- [Exercise data]

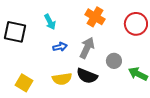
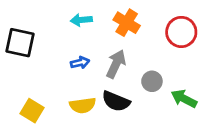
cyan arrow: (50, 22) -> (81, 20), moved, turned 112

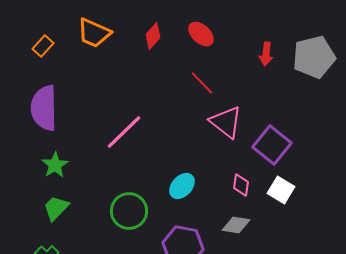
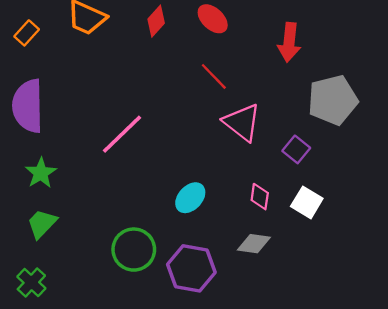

* * *

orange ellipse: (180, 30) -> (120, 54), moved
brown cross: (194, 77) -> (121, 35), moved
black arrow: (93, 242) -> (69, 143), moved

---

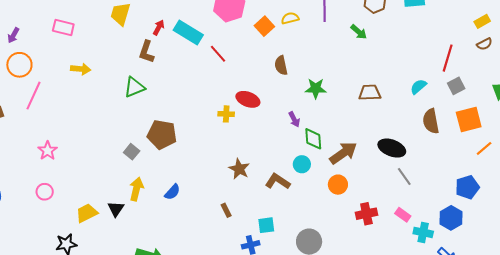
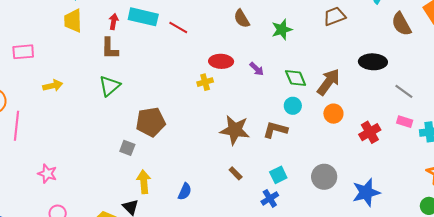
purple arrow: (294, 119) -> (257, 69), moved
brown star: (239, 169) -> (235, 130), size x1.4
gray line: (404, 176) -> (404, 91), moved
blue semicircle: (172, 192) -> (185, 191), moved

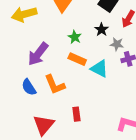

- [Directions for this task]
Search the records for the word "moved". Copy each line where it appears.

- [Response area]
cyan arrow: (50, 22) -> (81, 20), moved, turned 112
orange ellipse: (180, 30) -> (120, 54), moved
brown cross: (194, 77) -> (121, 35), moved
black arrow: (93, 242) -> (69, 143), moved
purple arrow: (294, 119) -> (257, 69), moved
gray line: (404, 176) -> (404, 91), moved
blue semicircle: (172, 192) -> (185, 191), moved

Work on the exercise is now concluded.